▶ _How to complete this task_:
Where the records below show a line containing "camera: 145 degrees left, 5 degrees down", start copying; end with the line containing "(251, 147) = (318, 374): grey", and copy it too.

▶ _Data section_:
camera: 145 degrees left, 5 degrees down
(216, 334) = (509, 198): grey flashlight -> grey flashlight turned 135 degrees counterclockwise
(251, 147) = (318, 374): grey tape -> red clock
--
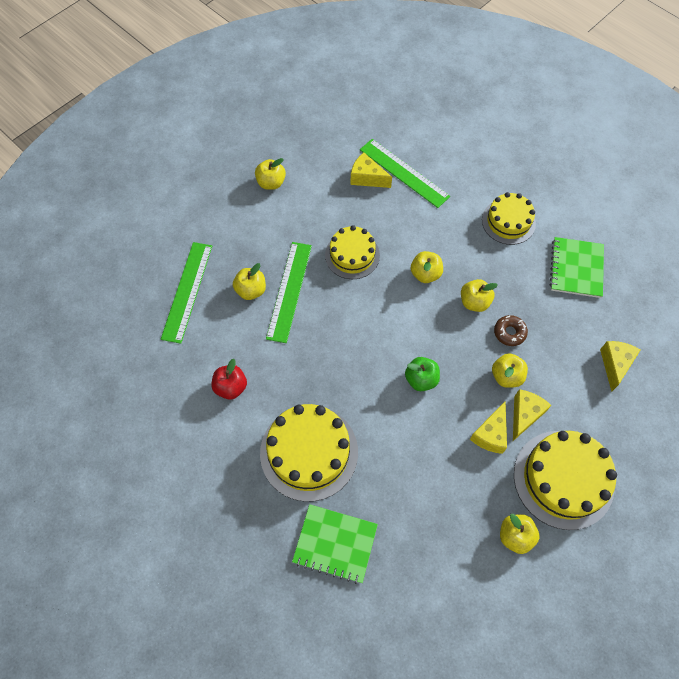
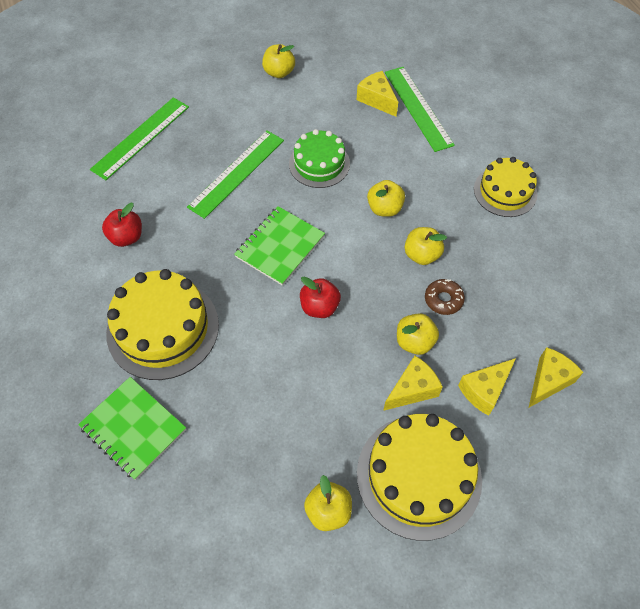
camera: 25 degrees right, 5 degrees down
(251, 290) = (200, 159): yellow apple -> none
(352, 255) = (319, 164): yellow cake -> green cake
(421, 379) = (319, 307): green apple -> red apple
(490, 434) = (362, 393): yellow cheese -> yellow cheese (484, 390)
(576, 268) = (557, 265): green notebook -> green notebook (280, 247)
...
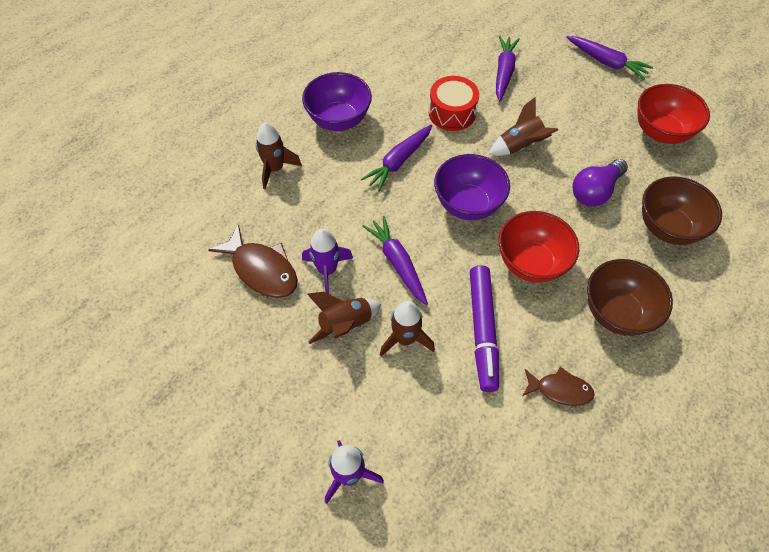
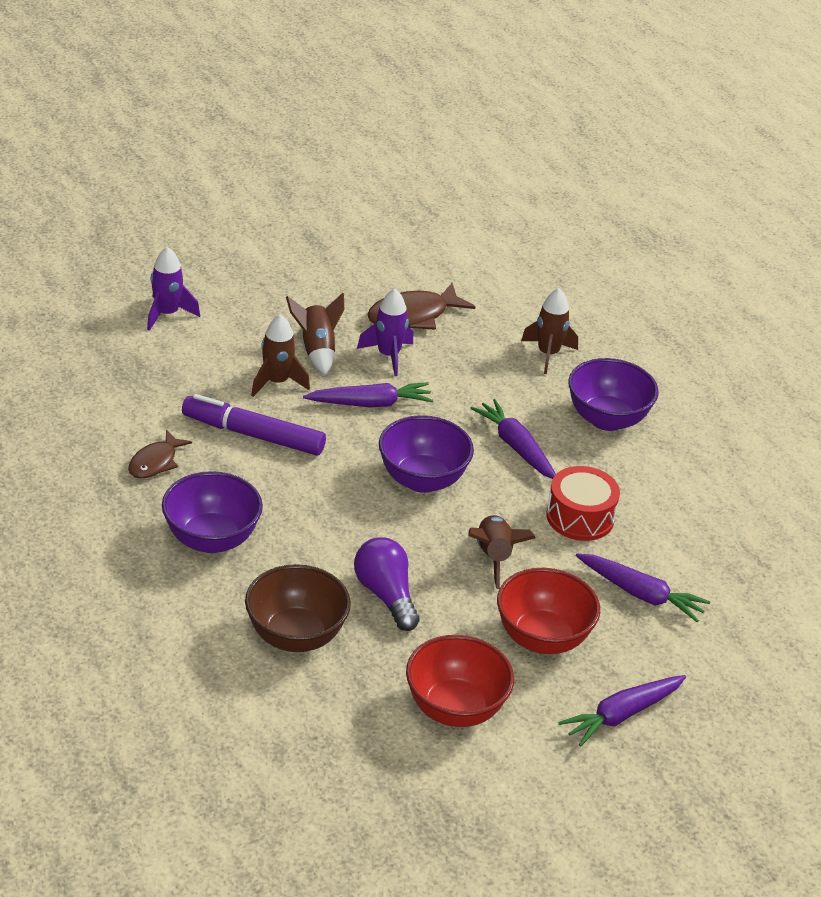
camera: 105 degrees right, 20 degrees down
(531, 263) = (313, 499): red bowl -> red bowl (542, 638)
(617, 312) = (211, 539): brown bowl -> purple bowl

▶ _Output below_:
camera: 145 degrees left, 5 degrees down
(216, 334) = (509, 198): grey flashlight -> grey flashlight turned 135 degrees counterclockwise
(251, 147) = (318, 374): grey tape -> red clock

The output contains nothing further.